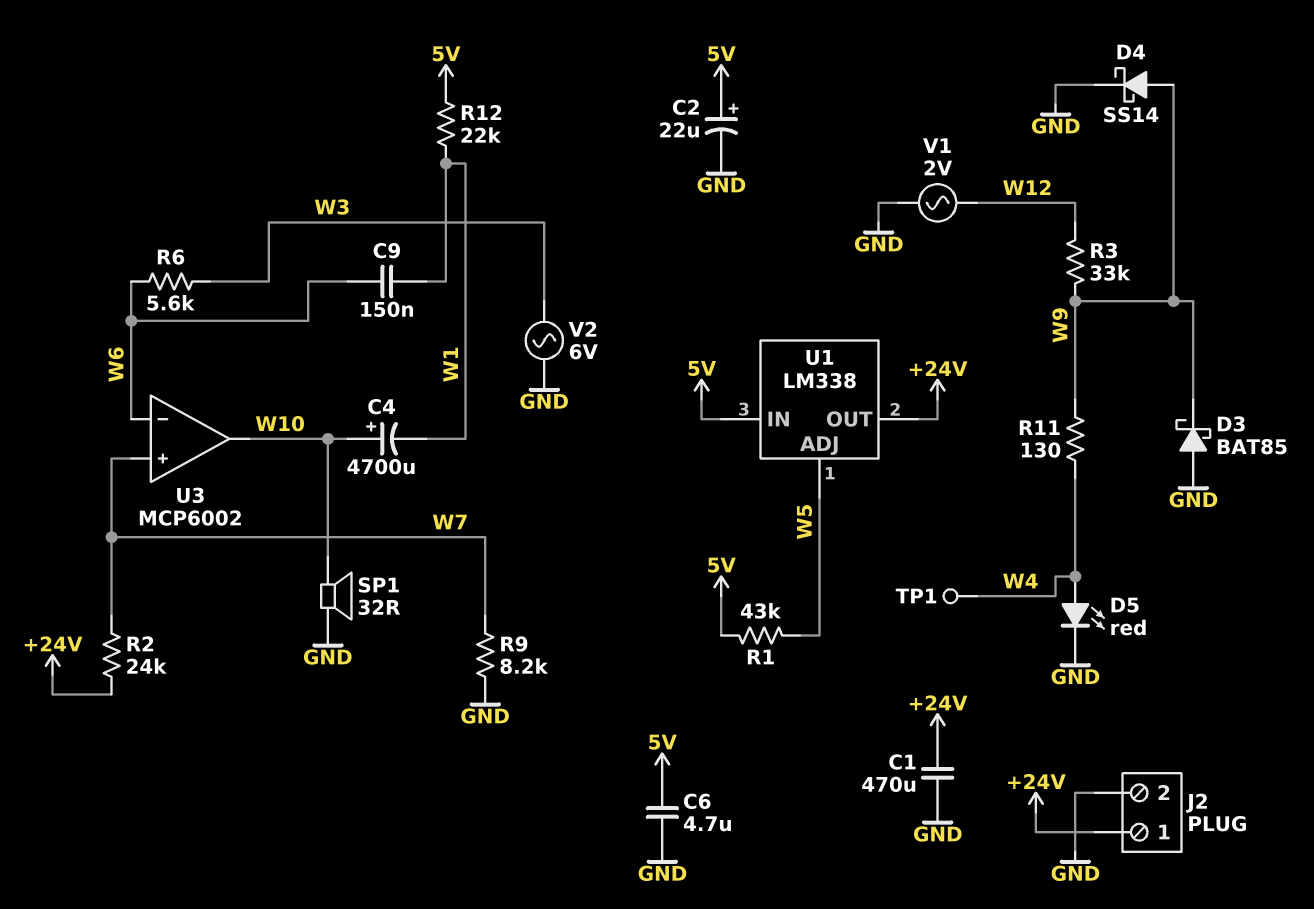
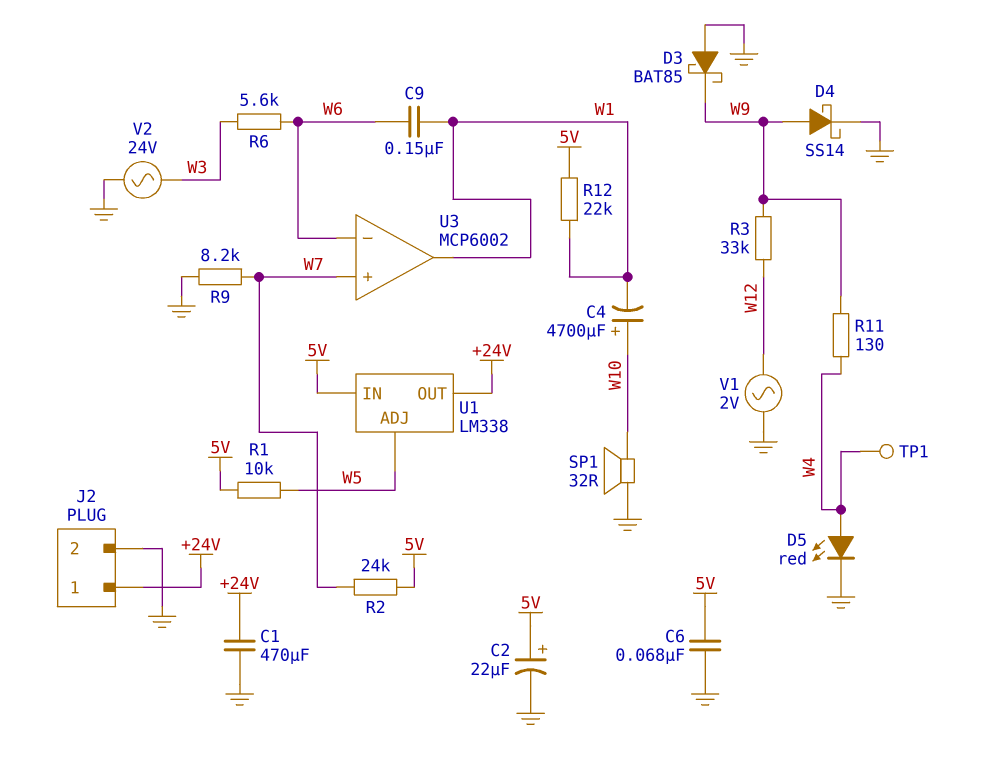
C6: 4.7uF (5V, GND) -> 68nF (5V, GND)
R1: 43k (5V, W5) -> 10k (5V, W5)
R2: 24k (+24V, W7) -> 24k (5V, W7)
U3 pin out: W10 -> W1
V2: AC 6V (GND, W3) -> AC 24V (GND, W3)

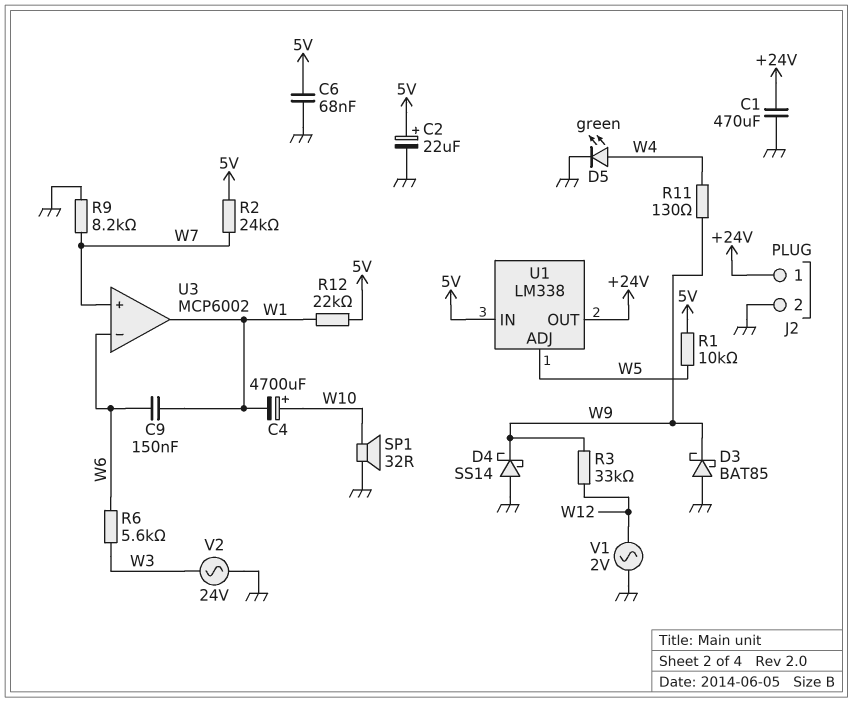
D4: schottky SS14 (A W9, K GND) -> schottky SS14 (A GND, K W9)
D5: LED red (A W4, K GND) -> LED green (A W4, K GND)
TP1: test point (W4) -> none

++++

• [Task to carry out]: What you return should be only the lines from the line with "R1: 43k (5V, W5) -> 10k (5V, W5)" through the last line of the listing above, exactly, both ends included, pictures excluded.

• [Answer]:
R1: 43k (5V, W5) -> 10k (5V, W5)
R2: 24k (+24V, W7) -> 24k (5V, W7)
U3 pin out: W10 -> W1
V2: AC 6V (GND, W3) -> AC 24V (GND, W3)

D4: schottky SS14 (A W9, K GND) -> schottky SS14 (A GND, K W9)
D5: LED red (A W4, K GND) -> LED green (A W4, K GND)
TP1: test point (W4) -> none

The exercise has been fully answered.